Aim of the exercise =
Starting at the top of the listing and ending with the line that contains "(311, 1132).", inclusive, render each request as one row of a two-column CSV with the columns request and answer. Put each field in quotation marks, with line breaks replaced by spaces.

Dataset records =
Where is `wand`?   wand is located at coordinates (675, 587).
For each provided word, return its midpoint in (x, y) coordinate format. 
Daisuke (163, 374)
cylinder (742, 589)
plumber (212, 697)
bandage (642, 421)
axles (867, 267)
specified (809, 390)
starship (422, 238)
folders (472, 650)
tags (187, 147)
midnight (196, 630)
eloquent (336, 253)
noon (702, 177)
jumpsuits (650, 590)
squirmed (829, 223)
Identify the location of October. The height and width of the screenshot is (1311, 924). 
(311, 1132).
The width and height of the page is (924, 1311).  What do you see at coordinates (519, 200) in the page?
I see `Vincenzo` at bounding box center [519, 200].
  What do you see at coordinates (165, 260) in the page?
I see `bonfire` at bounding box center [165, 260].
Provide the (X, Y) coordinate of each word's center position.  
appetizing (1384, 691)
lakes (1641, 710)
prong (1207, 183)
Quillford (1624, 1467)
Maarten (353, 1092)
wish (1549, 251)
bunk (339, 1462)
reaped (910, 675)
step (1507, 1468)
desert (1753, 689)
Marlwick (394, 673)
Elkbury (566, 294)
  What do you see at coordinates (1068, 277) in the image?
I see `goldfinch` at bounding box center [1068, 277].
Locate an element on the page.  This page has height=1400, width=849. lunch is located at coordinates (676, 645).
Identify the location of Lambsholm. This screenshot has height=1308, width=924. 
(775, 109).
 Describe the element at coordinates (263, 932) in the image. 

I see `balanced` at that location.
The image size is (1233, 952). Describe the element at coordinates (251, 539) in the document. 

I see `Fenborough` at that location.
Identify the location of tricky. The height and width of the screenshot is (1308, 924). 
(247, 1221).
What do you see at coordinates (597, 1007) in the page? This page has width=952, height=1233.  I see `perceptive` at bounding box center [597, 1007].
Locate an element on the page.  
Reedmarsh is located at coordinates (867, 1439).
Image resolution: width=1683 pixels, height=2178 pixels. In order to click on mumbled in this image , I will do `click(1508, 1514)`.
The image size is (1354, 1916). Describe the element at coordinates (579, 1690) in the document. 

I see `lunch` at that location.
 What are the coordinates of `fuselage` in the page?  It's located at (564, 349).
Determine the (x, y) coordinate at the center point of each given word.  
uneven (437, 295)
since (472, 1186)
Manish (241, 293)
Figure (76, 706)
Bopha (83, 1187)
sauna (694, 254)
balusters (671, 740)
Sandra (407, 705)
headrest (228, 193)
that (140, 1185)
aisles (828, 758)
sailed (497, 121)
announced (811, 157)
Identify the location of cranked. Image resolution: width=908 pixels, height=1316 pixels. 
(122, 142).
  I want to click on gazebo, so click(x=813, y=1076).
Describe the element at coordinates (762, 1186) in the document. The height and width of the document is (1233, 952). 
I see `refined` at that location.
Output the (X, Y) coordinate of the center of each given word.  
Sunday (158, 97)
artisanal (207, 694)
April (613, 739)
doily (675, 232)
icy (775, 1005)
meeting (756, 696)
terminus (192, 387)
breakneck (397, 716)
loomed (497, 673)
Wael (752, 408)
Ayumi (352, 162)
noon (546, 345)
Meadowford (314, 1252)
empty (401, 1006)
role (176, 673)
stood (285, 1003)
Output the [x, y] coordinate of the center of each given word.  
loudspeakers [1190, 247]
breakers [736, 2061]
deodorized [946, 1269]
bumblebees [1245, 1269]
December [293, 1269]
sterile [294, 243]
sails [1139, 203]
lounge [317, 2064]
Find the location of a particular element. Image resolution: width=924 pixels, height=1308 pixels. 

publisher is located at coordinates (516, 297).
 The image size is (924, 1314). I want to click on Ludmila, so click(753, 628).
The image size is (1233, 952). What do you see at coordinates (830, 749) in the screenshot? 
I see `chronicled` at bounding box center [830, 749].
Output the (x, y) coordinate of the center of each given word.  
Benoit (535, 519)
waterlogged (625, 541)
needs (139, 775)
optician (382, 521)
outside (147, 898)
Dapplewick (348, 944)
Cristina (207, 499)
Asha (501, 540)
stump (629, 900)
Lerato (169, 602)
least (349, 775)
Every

Solution for this task =
request,answer
"Where is `wand`?","wand is located at coordinates (675, 587)."
"For each provided word, return its midpoint in (x, y) coordinate format. Daisuke","(163, 374)"
"cylinder","(742, 589)"
"plumber","(212, 697)"
"bandage","(642, 421)"
"axles","(867, 267)"
"specified","(809, 390)"
"starship","(422, 238)"
"folders","(472, 650)"
"tags","(187, 147)"
"midnight","(196, 630)"
"eloquent","(336, 253)"
"noon","(702, 177)"
"jumpsuits","(650, 590)"
"squirmed","(829, 223)"
"Identify the location of October. The height and width of the screenshot is (1311, 924).","(311, 1132)."